REQUIRED ACTION:
Take the line containing "pink teapot: 2 -> 4" and each line after it through the end of the data below, and return them exactly, minus any pictures.

Scene comparison data:
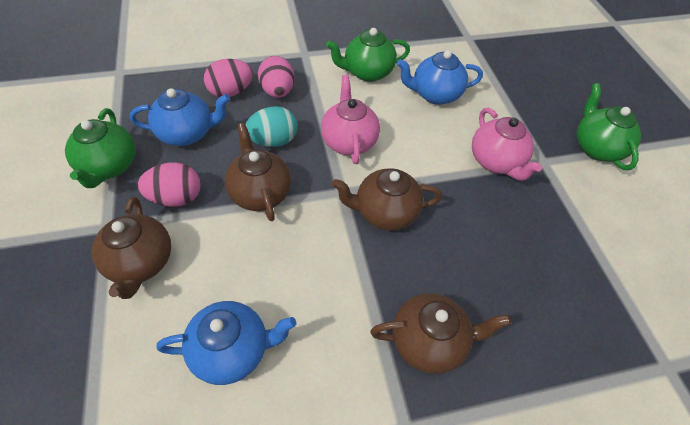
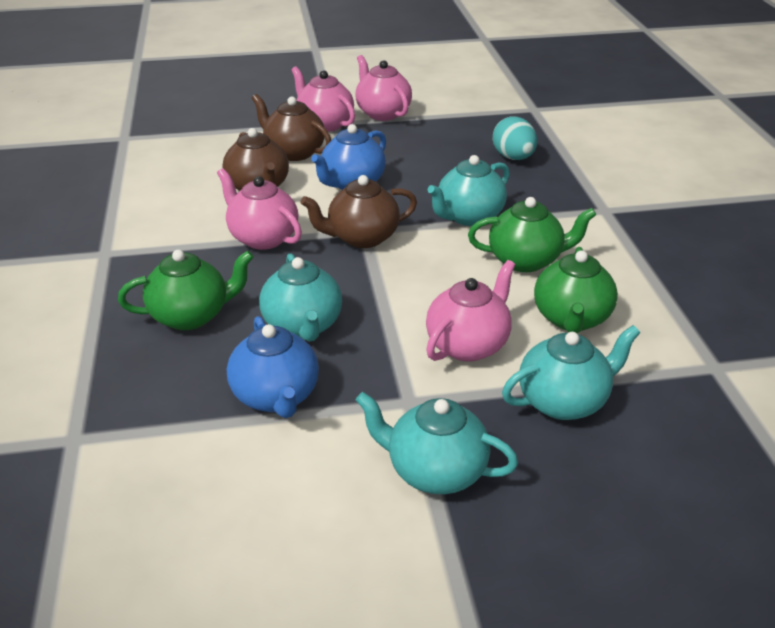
blue teapot: 3 -> 2
brown teapot: 4 -> 3
pink egg: 3 -> 0
pink teapot: 2 -> 4
turquoise teapot: 0 -> 4

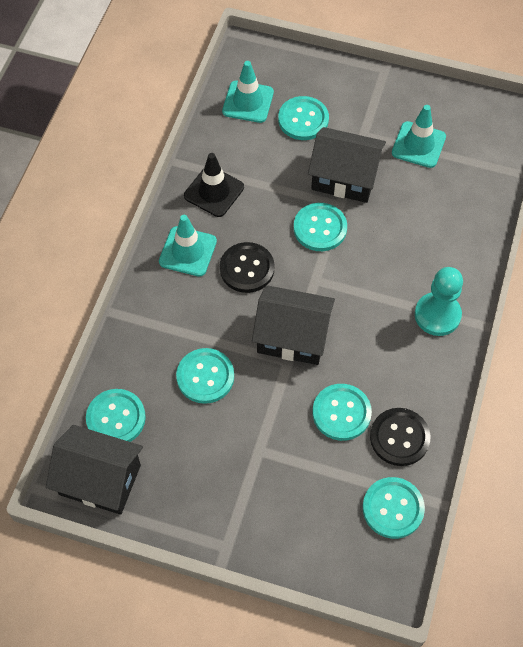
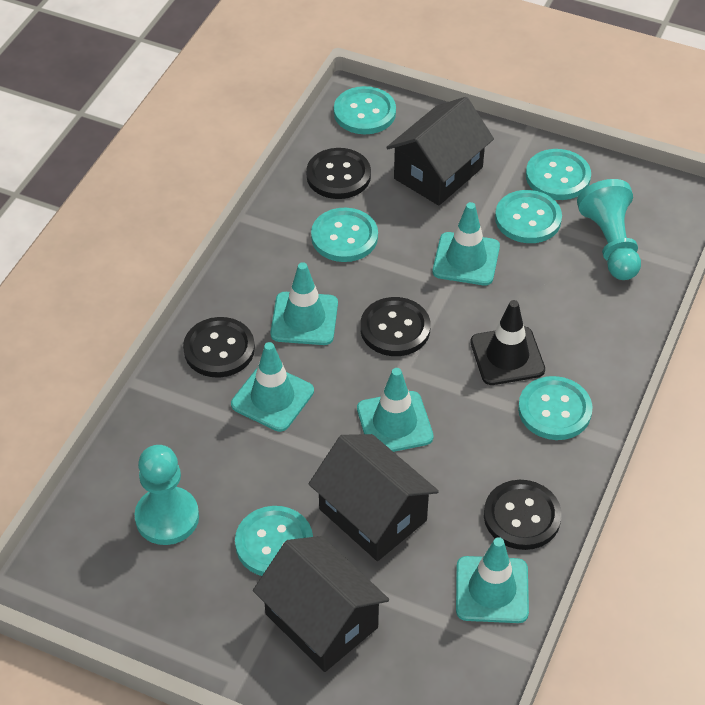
black button: 2 -> 4
turquoise pawn: 1 -> 2
turquoise traffic cone: 3 -> 5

TASK OUTPUT:
pink teapot: 2 -> 4
turquoise teapot: 0 -> 4

black button: 2 -> 4
turquoise pawn: 1 -> 2
turquoise traffic cone: 3 -> 5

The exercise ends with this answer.